TO-DO ITEM: Every line below should come back exactly as written, though the pictures stay out.

EXERCISE MATERIALS:

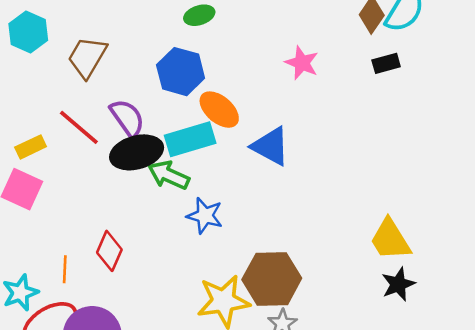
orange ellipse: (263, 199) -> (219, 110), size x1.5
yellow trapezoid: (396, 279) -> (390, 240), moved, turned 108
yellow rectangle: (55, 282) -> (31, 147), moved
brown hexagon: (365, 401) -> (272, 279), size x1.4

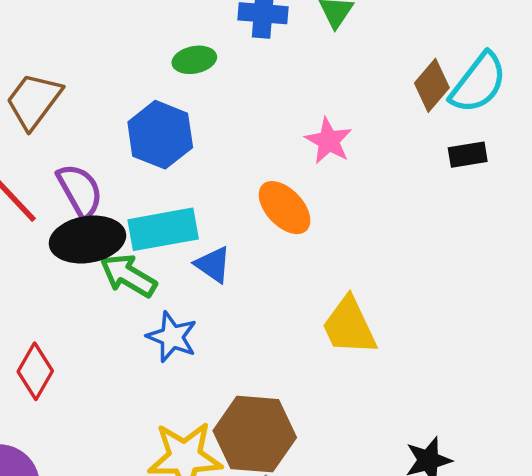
black rectangle: (386, 63) -> (468, 155), moved
orange ellipse: (219, 110) -> (285, 208), moved
blue triangle: (271, 146) -> (213, 264), moved, size x0.7
yellow trapezoid: (390, 240) -> (349, 326), moved

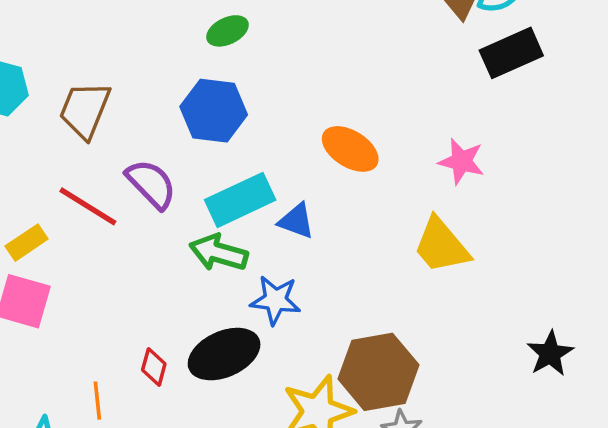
pink star: (329, 141) -> (461, 161), moved
black rectangle: (468, 155) -> (511, 53), size x1.6
black ellipse: (87, 239) -> (224, 354), moved
red diamond: (35, 371) -> (154, 367), size x0.7

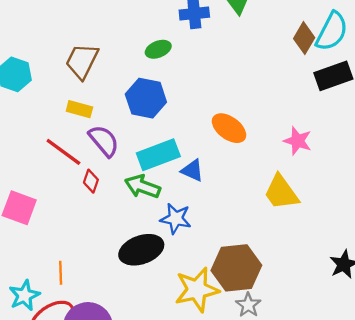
brown trapezoid: (85, 110) -> (82, 61), moved
yellow rectangle: (27, 243) -> (79, 109), moved, turned 45
red diamond: (154, 367) -> (91, 181), moved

WRITTEN SOLUTION:
orange ellipse: (263, 199) -> (219, 110), size x1.5
yellow trapezoid: (396, 279) -> (390, 240), moved, turned 108
yellow rectangle: (55, 282) -> (31, 147), moved
brown hexagon: (365, 401) -> (272, 279), size x1.4

black rectangle: (386, 63) -> (468, 155), moved
orange ellipse: (219, 110) -> (285, 208), moved
blue triangle: (271, 146) -> (213, 264), moved, size x0.7
yellow trapezoid: (390, 240) -> (349, 326), moved

pink star: (329, 141) -> (461, 161), moved
black rectangle: (468, 155) -> (511, 53), size x1.6
black ellipse: (87, 239) -> (224, 354), moved
red diamond: (35, 371) -> (154, 367), size x0.7

brown trapezoid: (85, 110) -> (82, 61), moved
yellow rectangle: (27, 243) -> (79, 109), moved, turned 45
red diamond: (154, 367) -> (91, 181), moved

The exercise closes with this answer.